[Input material]
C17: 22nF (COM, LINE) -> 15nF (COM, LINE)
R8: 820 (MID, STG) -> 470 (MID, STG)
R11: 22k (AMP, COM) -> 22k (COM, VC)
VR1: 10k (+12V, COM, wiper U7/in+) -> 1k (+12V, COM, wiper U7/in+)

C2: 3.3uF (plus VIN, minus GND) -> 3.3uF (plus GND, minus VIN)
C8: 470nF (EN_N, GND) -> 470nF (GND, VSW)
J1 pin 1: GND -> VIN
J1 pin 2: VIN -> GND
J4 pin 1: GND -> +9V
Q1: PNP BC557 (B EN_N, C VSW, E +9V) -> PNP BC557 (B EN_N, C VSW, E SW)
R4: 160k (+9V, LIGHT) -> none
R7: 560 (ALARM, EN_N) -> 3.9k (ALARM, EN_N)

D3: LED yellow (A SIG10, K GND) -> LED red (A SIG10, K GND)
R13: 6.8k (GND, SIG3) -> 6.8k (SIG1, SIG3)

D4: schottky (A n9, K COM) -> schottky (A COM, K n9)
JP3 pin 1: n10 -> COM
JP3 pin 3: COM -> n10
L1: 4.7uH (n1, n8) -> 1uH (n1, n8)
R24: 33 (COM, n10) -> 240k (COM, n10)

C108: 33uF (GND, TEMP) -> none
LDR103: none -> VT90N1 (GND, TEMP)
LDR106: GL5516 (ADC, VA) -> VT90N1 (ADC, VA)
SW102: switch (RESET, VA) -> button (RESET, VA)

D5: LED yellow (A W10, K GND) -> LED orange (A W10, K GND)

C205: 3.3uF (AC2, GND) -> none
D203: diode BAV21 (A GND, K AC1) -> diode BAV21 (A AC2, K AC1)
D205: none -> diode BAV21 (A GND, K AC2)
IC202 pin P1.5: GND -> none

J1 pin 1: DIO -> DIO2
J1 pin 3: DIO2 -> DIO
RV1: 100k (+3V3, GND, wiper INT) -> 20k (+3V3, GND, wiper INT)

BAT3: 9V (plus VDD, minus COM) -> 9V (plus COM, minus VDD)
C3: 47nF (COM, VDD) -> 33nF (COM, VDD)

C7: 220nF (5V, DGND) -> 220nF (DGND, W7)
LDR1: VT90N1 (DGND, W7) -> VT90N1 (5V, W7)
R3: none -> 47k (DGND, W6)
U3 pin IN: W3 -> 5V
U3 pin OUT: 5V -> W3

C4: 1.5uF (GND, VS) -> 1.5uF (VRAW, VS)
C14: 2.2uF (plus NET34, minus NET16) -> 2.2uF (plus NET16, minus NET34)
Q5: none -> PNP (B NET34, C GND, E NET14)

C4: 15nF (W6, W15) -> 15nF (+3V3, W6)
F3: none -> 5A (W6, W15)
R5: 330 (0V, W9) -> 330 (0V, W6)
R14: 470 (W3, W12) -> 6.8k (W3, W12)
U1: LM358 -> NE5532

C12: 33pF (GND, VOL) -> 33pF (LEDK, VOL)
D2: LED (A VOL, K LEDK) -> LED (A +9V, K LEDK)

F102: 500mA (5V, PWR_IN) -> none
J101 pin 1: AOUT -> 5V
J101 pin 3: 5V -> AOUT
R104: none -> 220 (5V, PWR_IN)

[Task description]
Look above for the line containing "R11: 22k (AMP, COM) -> 22k (COM, VC)". Output from there through the line containing "D203: diode BAV21", exactly and inclusively.

[Answer for this exercise]
R11: 22k (AMP, COM) -> 22k (COM, VC)
VR1: 10k (+12V, COM, wiper U7/in+) -> 1k (+12V, COM, wiper U7/in+)

C2: 3.3uF (plus VIN, minus GND) -> 3.3uF (plus GND, minus VIN)
C8: 470nF (EN_N, GND) -> 470nF (GND, VSW)
J1 pin 1: GND -> VIN
J1 pin 2: VIN -> GND
J4 pin 1: GND -> +9V
Q1: PNP BC557 (B EN_N, C VSW, E +9V) -> PNP BC557 (B EN_N, C VSW, E SW)
R4: 160k (+9V, LIGHT) -> none
R7: 560 (ALARM, EN_N) -> 3.9k (ALARM, EN_N)

D3: LED yellow (A SIG10, K GND) -> LED red (A SIG10, K GND)
R13: 6.8k (GND, SIG3) -> 6.8k (SIG1, SIG3)

D4: schottky (A n9, K COM) -> schottky (A COM, K n9)
JP3 pin 1: n10 -> COM
JP3 pin 3: COM -> n10
L1: 4.7uH (n1, n8) -> 1uH (n1, n8)
R24: 33 (COM, n10) -> 240k (COM, n10)

C108: 33uF (GND, TEMP) -> none
LDR103: none -> VT90N1 (GND, TEMP)
LDR106: GL5516 (ADC, VA) -> VT90N1 (ADC, VA)
SW102: switch (RESET, VA) -> button (RESET, VA)

D5: LED yellow (A W10, K GND) -> LED orange (A W10, K GND)

C205: 3.3uF (AC2, GND) -> none
D203: diode BAV21 (A GND, K AC1) -> diode BAV21 (A AC2, K AC1)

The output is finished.